**What to work on:** Every entry must reappear in your answer exactly as written, though its pictures must not.

**Material provided:**
....................
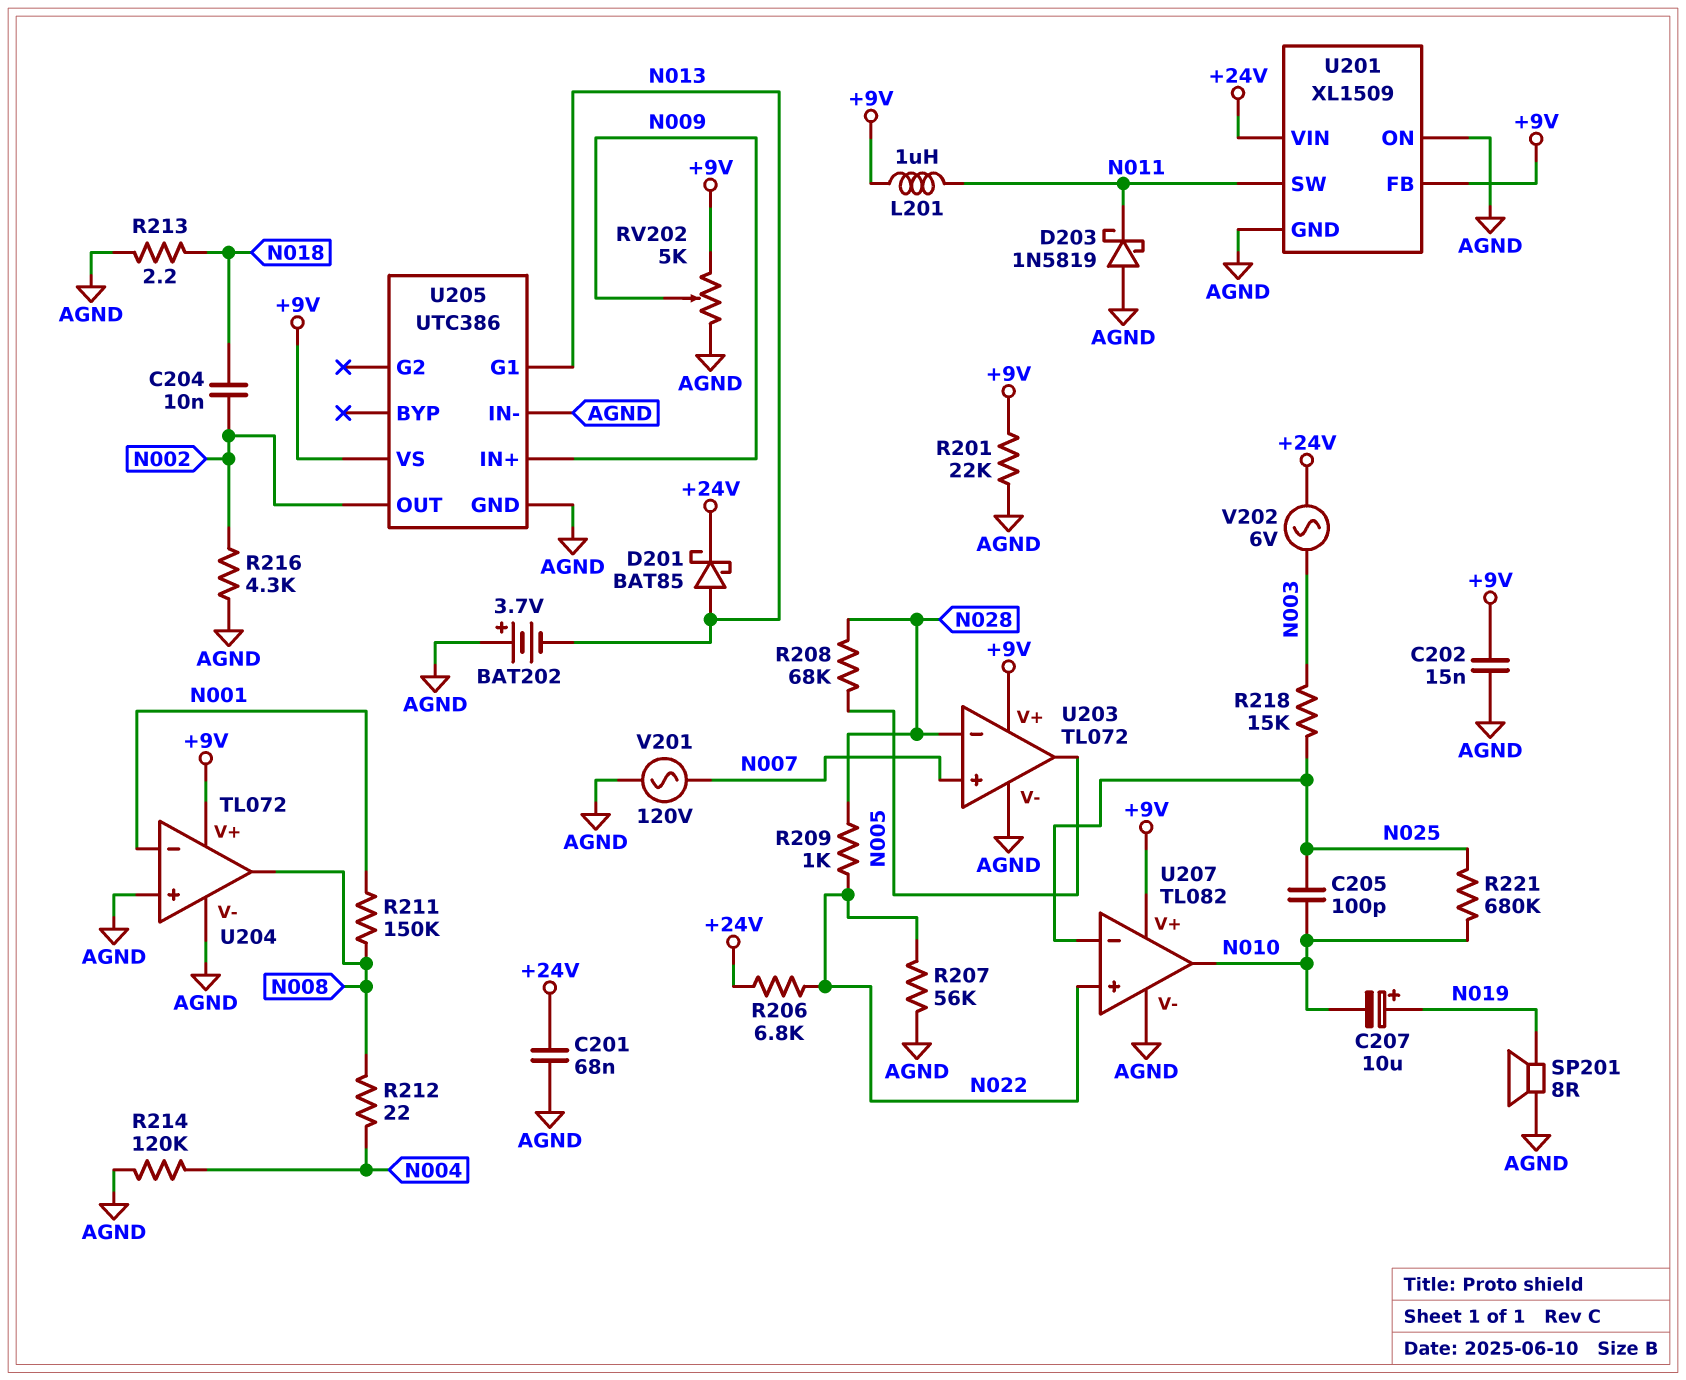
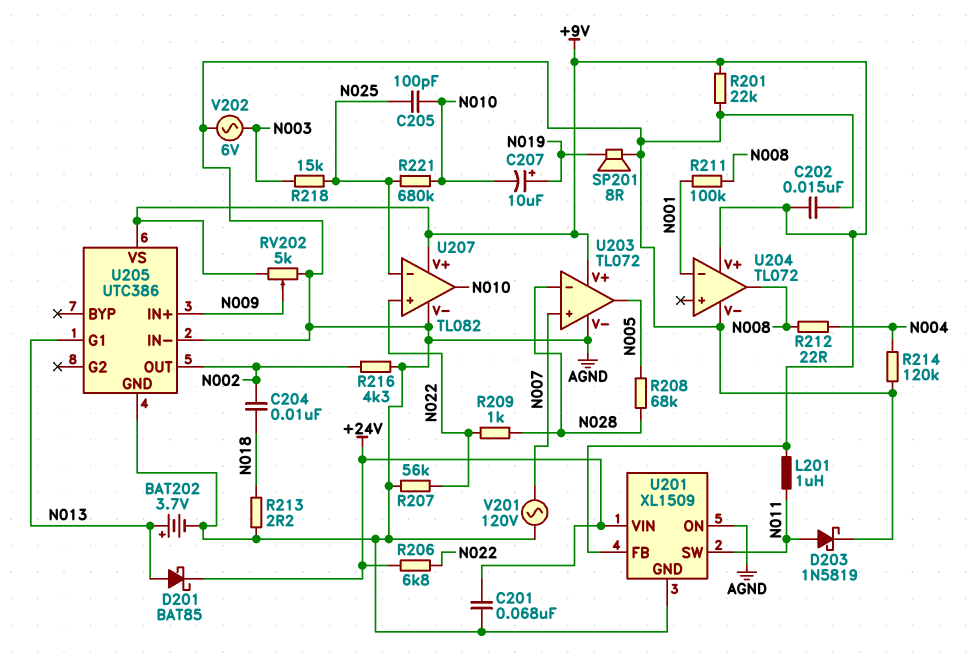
BAT202: 3.7V (plus AGND, minus N013) -> 3.7V (plus N013, minus AGND)
D203: schottky 1N5819 (A AGND, K N011) -> schottky 1N5819 (A N011, K AGND)
R211: 150k (N001, N008) -> 100k (N001, N008)
U204 pin in+: AGND -> none
V202: AC 6V (+24V, N003) -> AC 6V (AGND, N003)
....................
**Written reply:**
BAT202: 3.7V (plus AGND, minus N013) -> 3.7V (plus N013, minus AGND)
D203: schottky 1N5819 (A AGND, K N011) -> schottky 1N5819 (A N011, K AGND)
R211: 150k (N001, N008) -> 100k (N001, N008)
U204 pin in+: AGND -> none
V202: AC 6V (+24V, N003) -> AC 6V (AGND, N003)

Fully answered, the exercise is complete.